■ **TASK DIRECTIONS**: Nothing below is to be printed except the lines between the line holding "Schneidebrett/schwarz 593 439" and the line holding "Schraubenzieher/schwarz 618 306", inclusive, each exactly as it appears.

[Object tracking records]
--- START ---

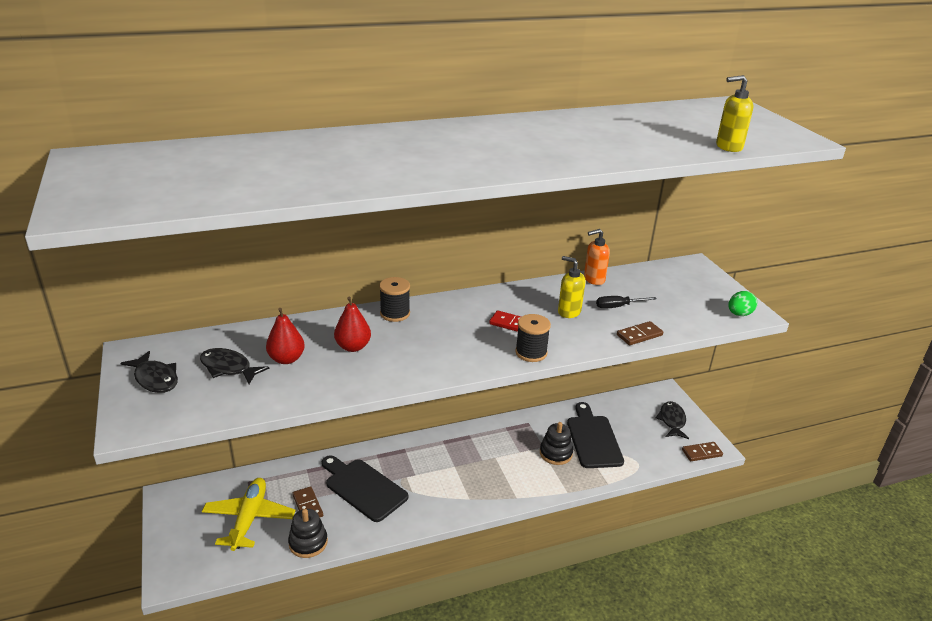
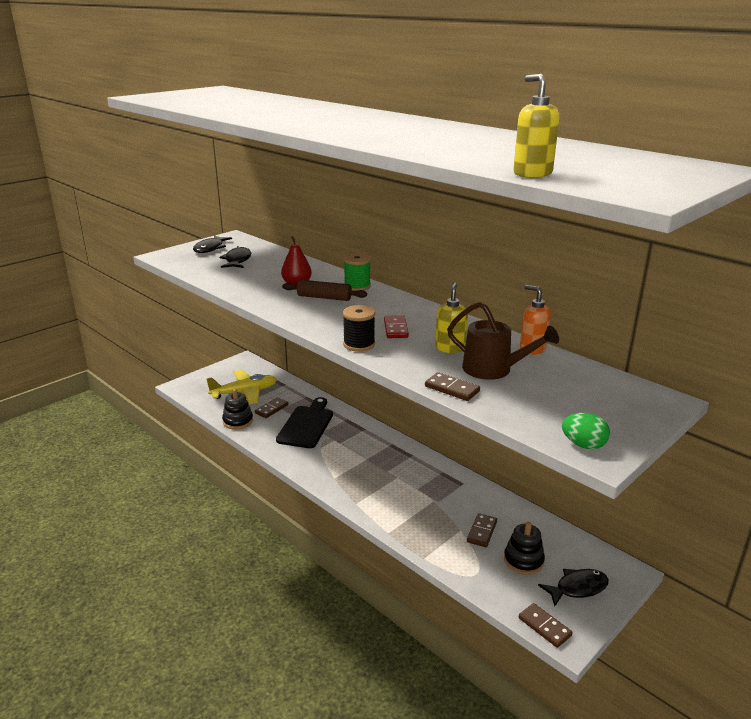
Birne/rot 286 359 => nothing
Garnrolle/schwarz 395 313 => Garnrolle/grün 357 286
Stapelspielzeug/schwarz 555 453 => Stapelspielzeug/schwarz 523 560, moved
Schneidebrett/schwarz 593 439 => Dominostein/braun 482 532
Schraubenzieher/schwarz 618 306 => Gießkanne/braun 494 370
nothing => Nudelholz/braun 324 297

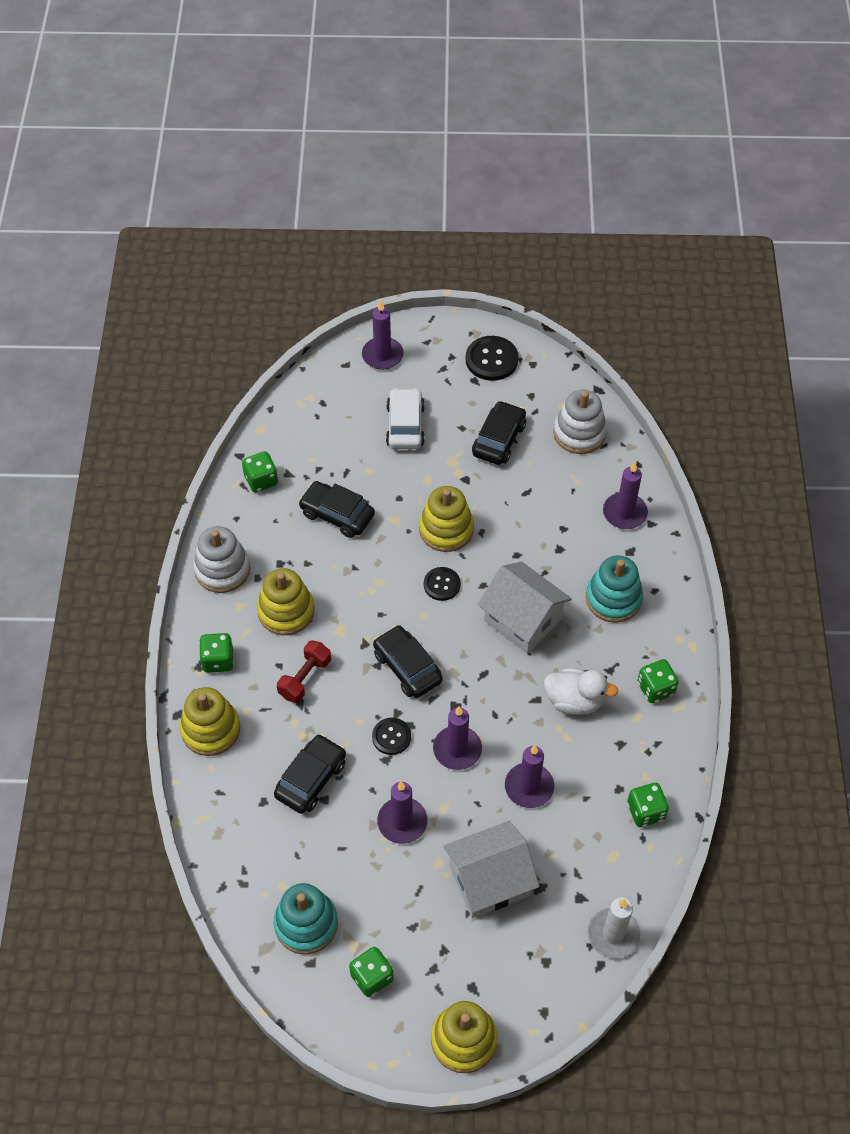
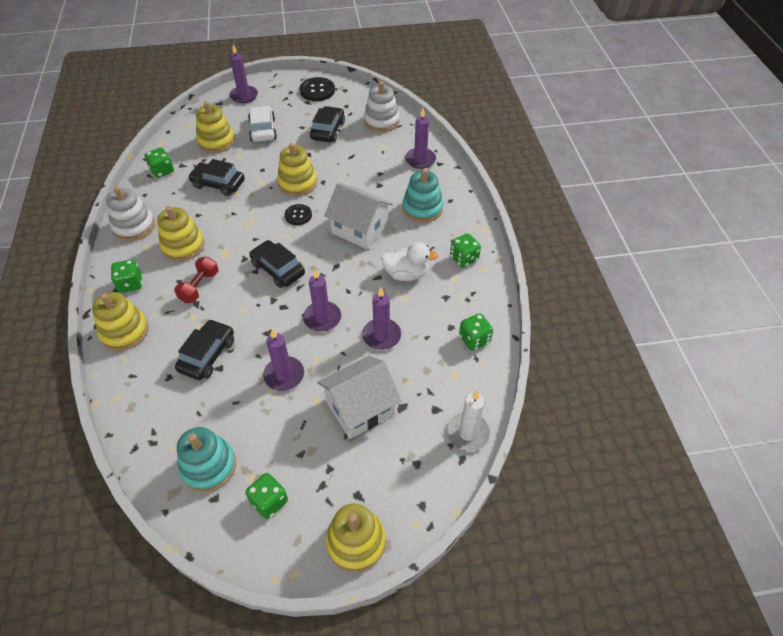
Knopf/schwarz 391 737 => nothing
nothing => Stapelspielzeug/gelb 216 141

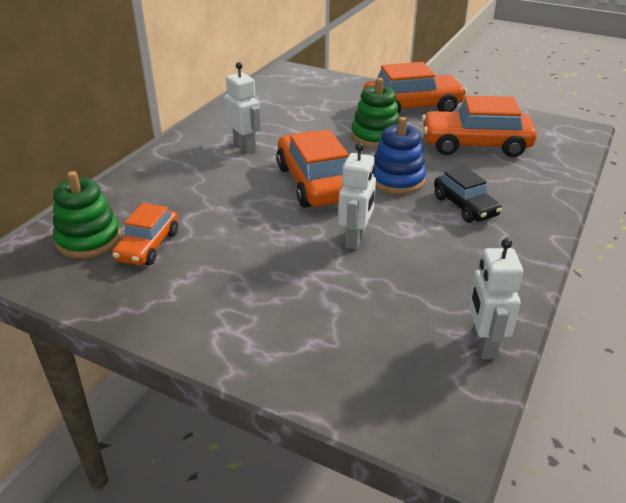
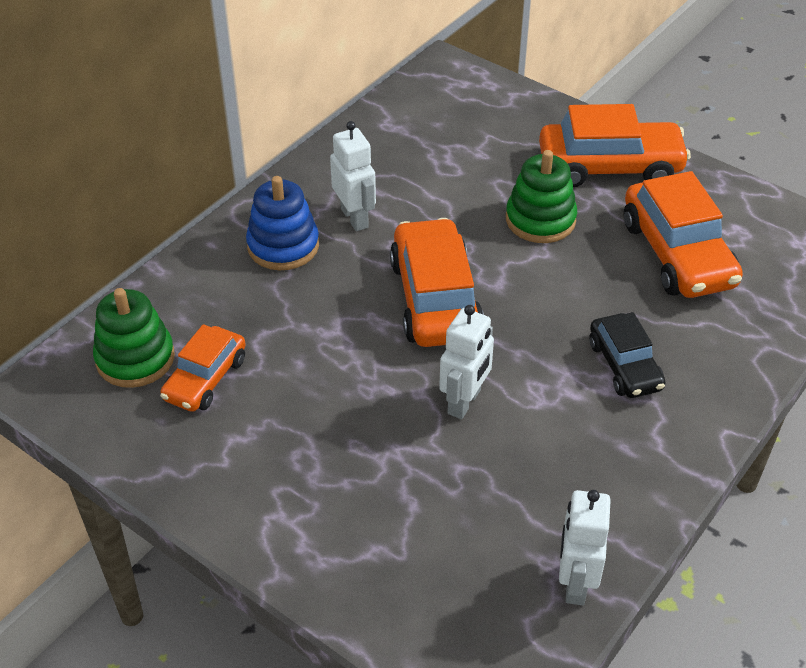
Stapelspielzeug/blau 397 180 => Stapelspielzeug/blau 283 246, moved
Auto/orange 475 145 => Auto/orange 677 254, 120 degrees counterclockwise

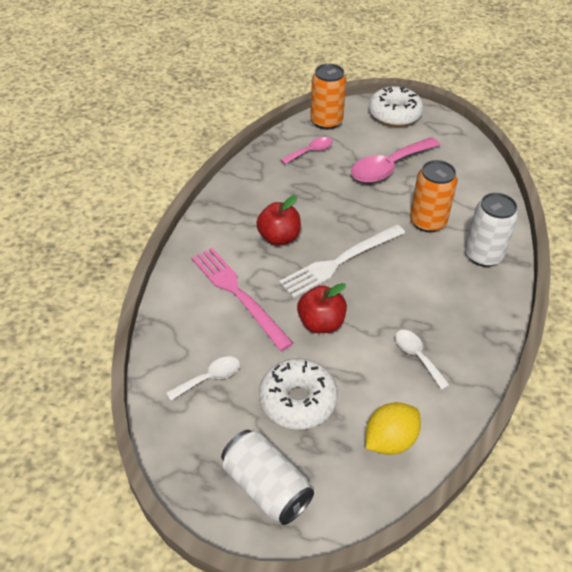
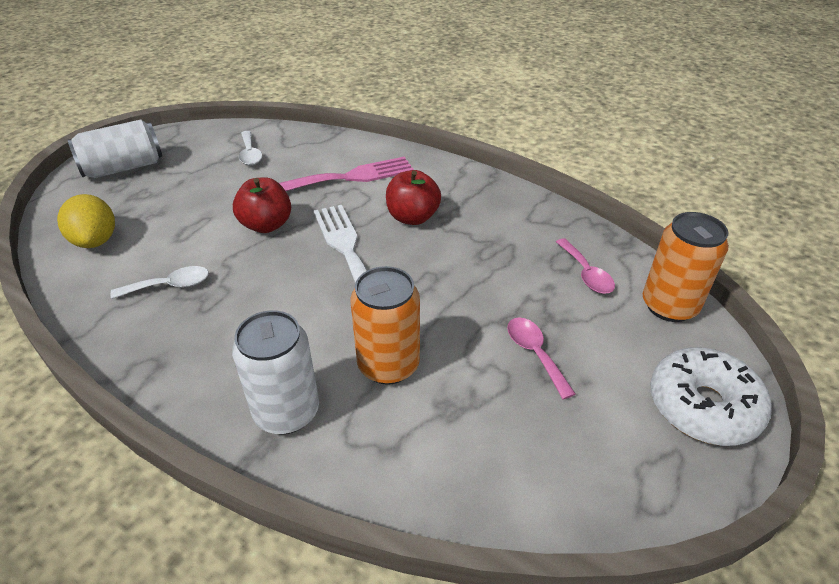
Donut/weiß 298 400 => nothing
Löffel/rosa 388 167 => Löffel/rosa 535 353, x0.54

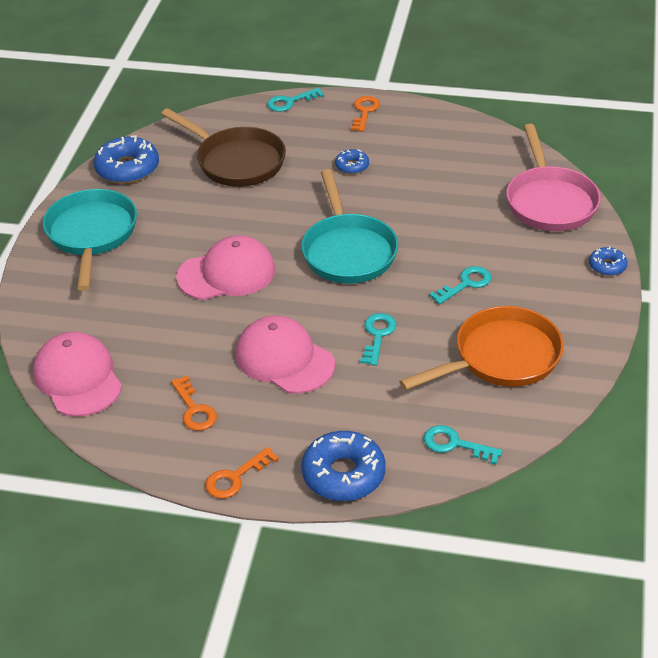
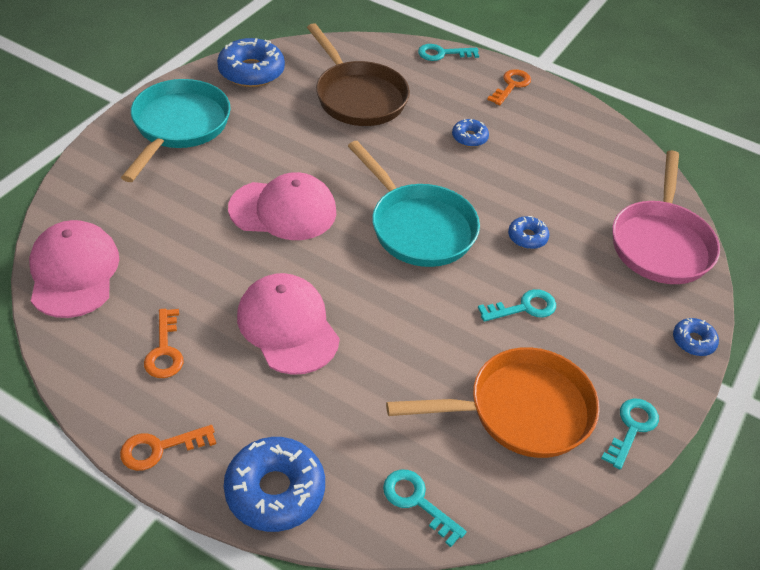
Pfanne/türkis 348 251 => Pfanne/türkis 418 227, 45 degrees counterclockwise
Schlüssel/türkis 377 335 => Schlüssel/türkis 632 428, moved
nothing => Donut/blau 527 237

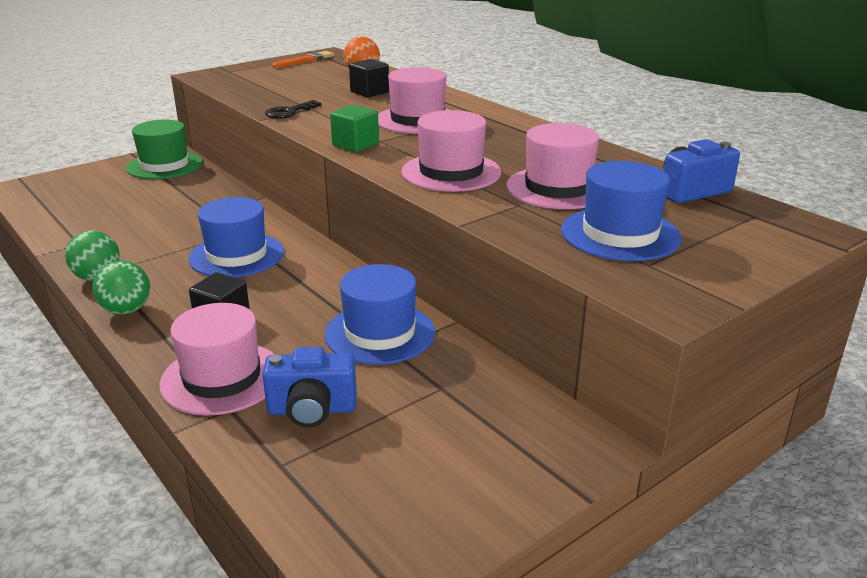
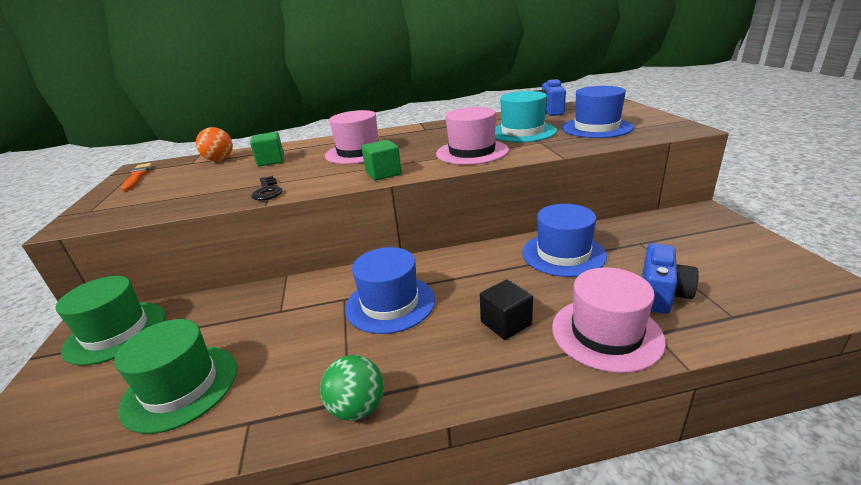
Ball/grün 126 310 => nothing
Kubus/schwarz 369 92 => Kubus/grün 271 161
Hut/rosa 558 188 => Hut/türkis 522 132
nothing => Hut/grün 180 387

--- END ---

■ **REPLY**:
Schneidebrett/schwarz 593 439 => Dominostein/braun 482 532
Schraubenzieher/schwarz 618 306 => Gießkanne/braun 494 370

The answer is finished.